- WORK REQUEST: Working through the lines below, return each one that holds "blue".

- EXTRACTED MATERIAL:
+--

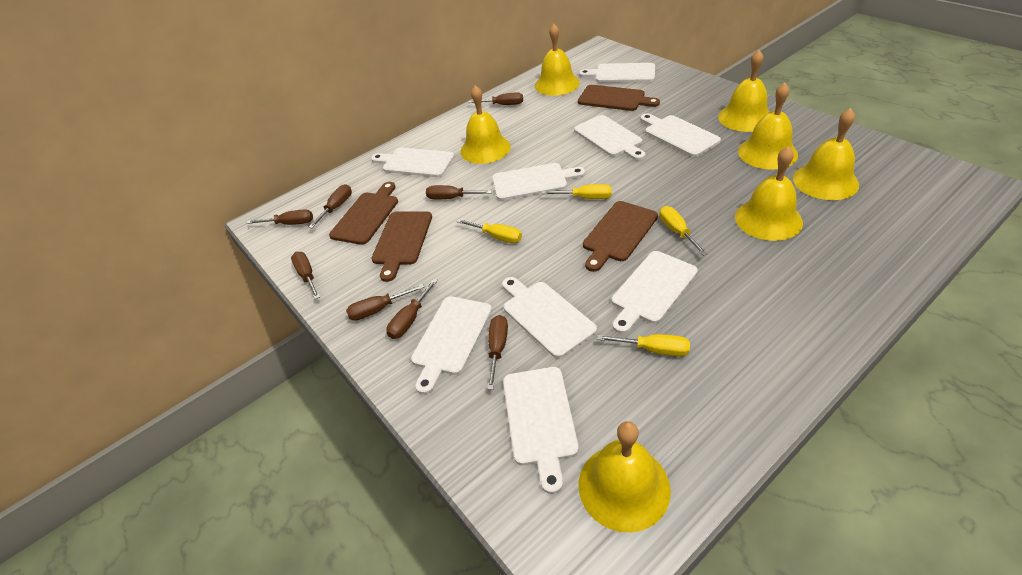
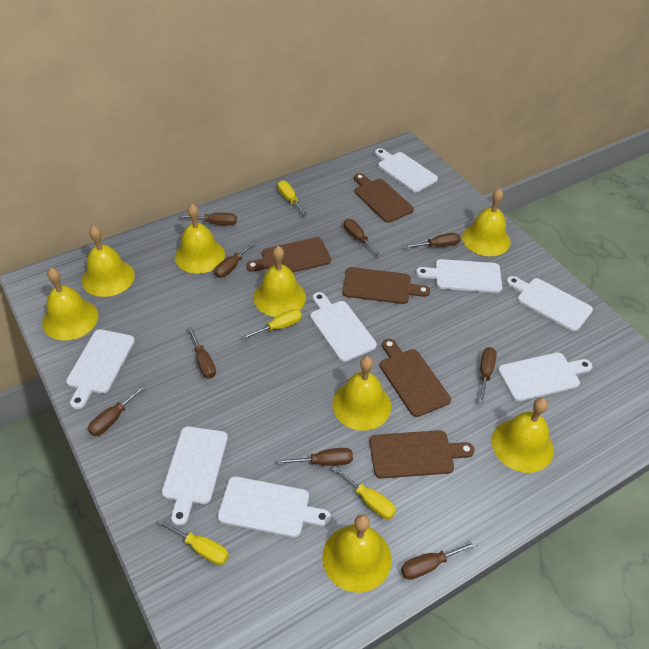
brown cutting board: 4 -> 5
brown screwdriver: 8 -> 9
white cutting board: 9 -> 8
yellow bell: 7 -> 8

+--

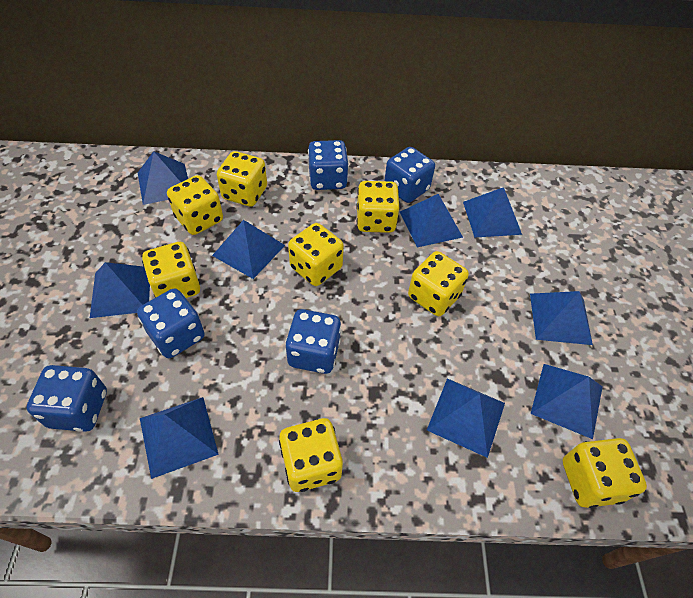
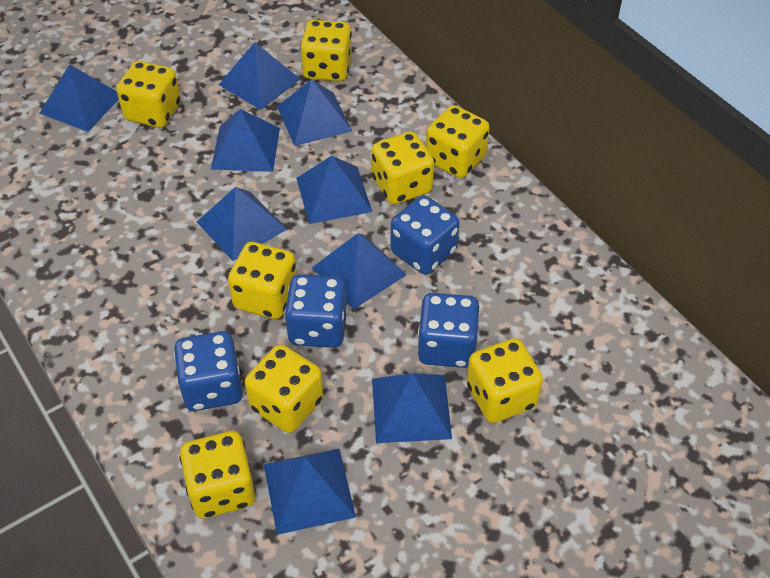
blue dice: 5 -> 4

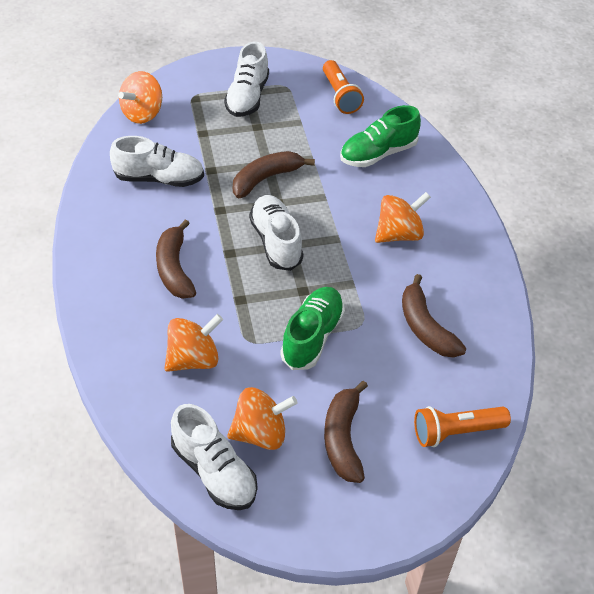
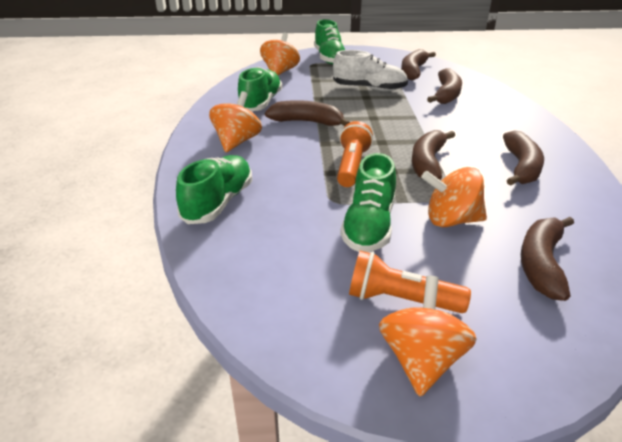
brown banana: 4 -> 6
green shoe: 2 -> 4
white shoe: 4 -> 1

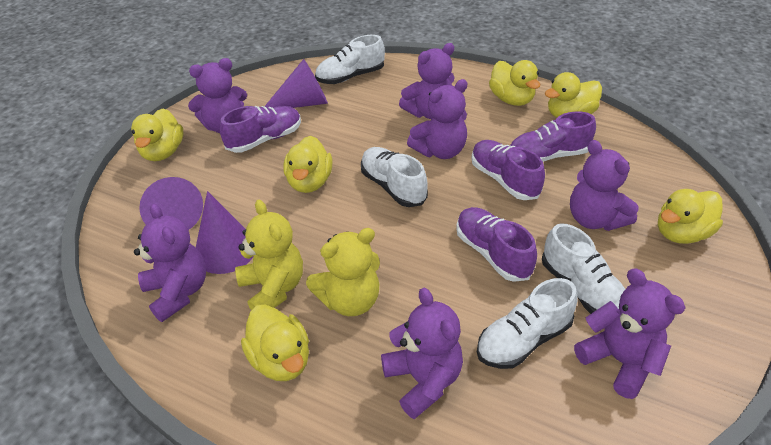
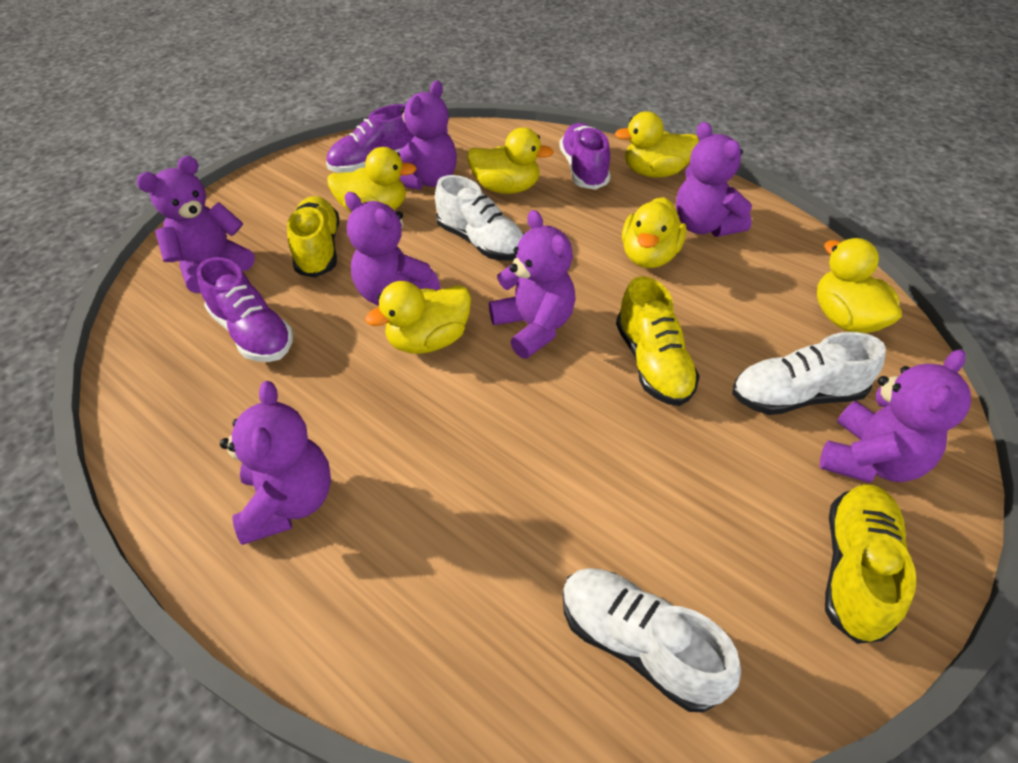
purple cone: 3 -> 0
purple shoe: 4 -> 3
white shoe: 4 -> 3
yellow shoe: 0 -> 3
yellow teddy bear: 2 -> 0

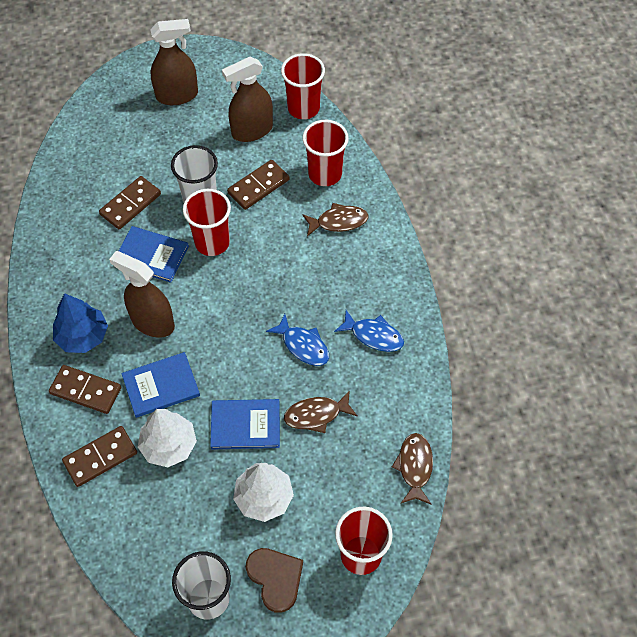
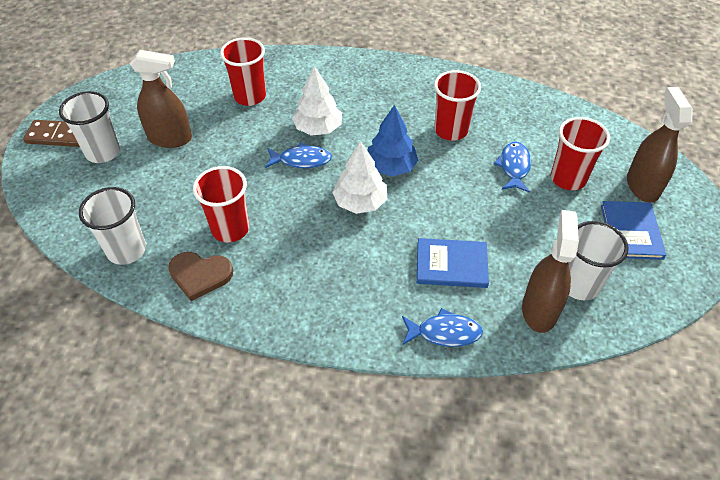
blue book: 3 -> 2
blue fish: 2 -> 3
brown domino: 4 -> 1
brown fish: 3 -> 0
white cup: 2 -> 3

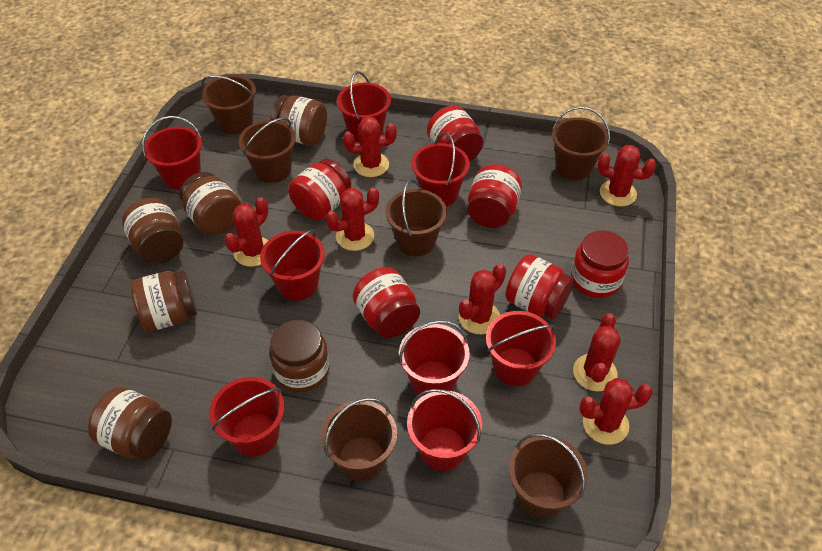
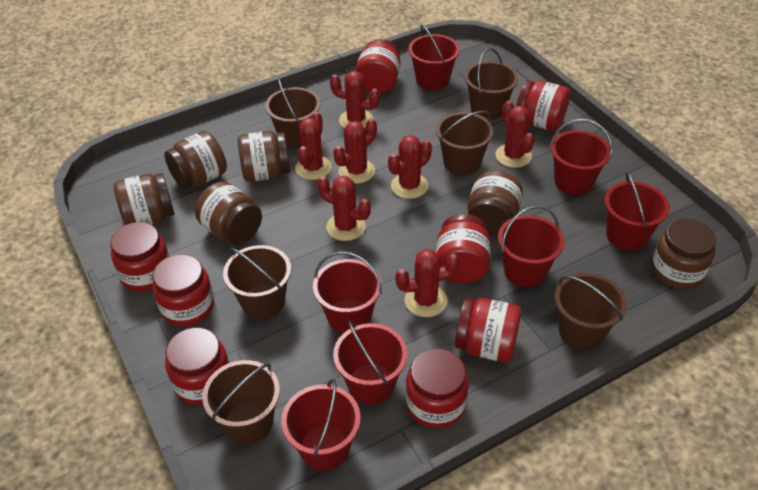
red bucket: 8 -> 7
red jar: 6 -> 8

+--

- OUTPUT BELOW:
blue dice: 5 -> 4
blue book: 3 -> 2
blue fish: 2 -> 3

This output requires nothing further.